(Image sets with object changes)

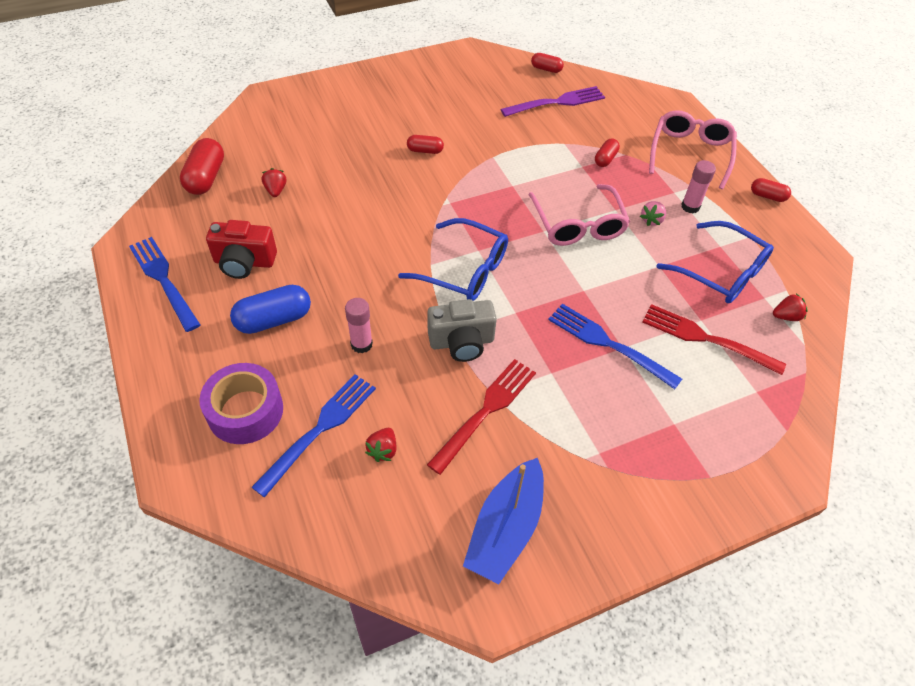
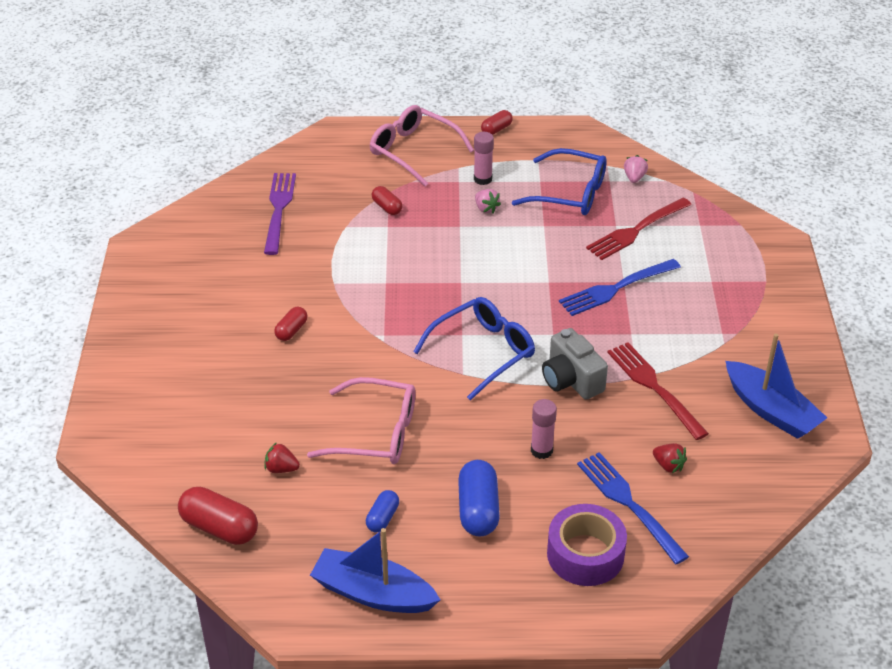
camera: 65 degrees left, 10 degrees down
blue fork [129,237,201,332] -> blue boat [310,528,441,613]
red camera [206,220,277,279] -> blue capsule [366,490,399,532]
grey camera [428,299,497,362] -> grey camera turned 135 degrees clockwise [542,328,608,400]
pink glasses [529,184,630,246] -> pink glasses moved to [307,377,415,464]
red capsule [531,53,564,73] -> none
blue glasses [657,221,774,303] -> blue glasses turned 45 degrees clockwise [512,148,607,215]
red strawberry [773,293,808,321] -> pink strawberry [624,155,648,183]

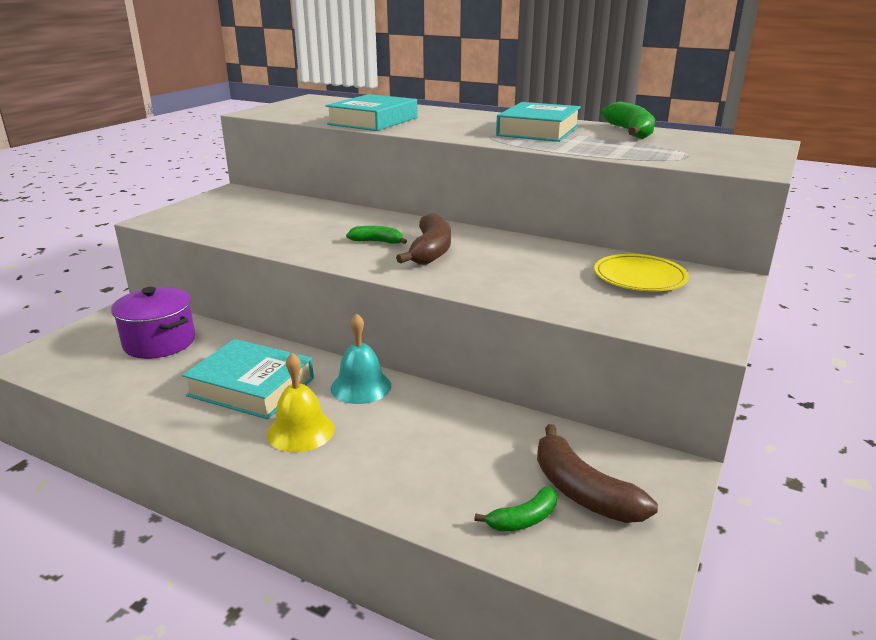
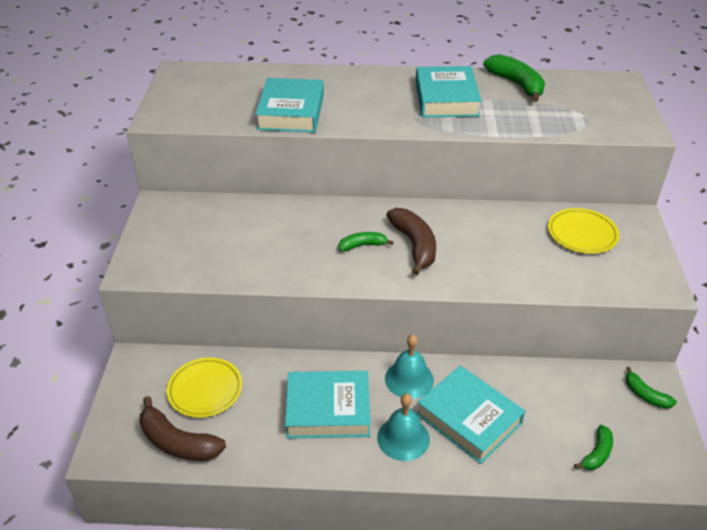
camera: 25 degrees left, 15 degrees up
purple pot [111,287,195,359] -> yellow plate [167,357,242,418]
yellow bell [267,353,335,452] -> turquoise bell [377,393,430,461]
brown banana [537,424,658,523] -> brown banana moved to [140,396,226,461]
none -> turquoise book [417,365,525,464]
none -> green banana [626,367,677,409]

(Action item) This exercise needs every entry retyped exactly, with the pictures removed.

(Answer to this problem)
camera: 65 degrees left, 10 degrees down
blue fork [129,237,201,332] -> blue boat [310,528,441,613]
red camera [206,220,277,279] -> blue capsule [366,490,399,532]
grey camera [428,299,497,362] -> grey camera turned 135 degrees clockwise [542,328,608,400]
pink glasses [529,184,630,246] -> pink glasses moved to [307,377,415,464]
red capsule [531,53,564,73] -> none
blue glasses [657,221,774,303] -> blue glasses turned 45 degrees clockwise [512,148,607,215]
red strawberry [773,293,808,321] -> pink strawberry [624,155,648,183]

camera: 25 degrees left, 15 degrees up
purple pot [111,287,195,359] -> yellow plate [167,357,242,418]
yellow bell [267,353,335,452] -> turquoise bell [377,393,430,461]
brown banana [537,424,658,523] -> brown banana moved to [140,396,226,461]
none -> turquoise book [417,365,525,464]
none -> green banana [626,367,677,409]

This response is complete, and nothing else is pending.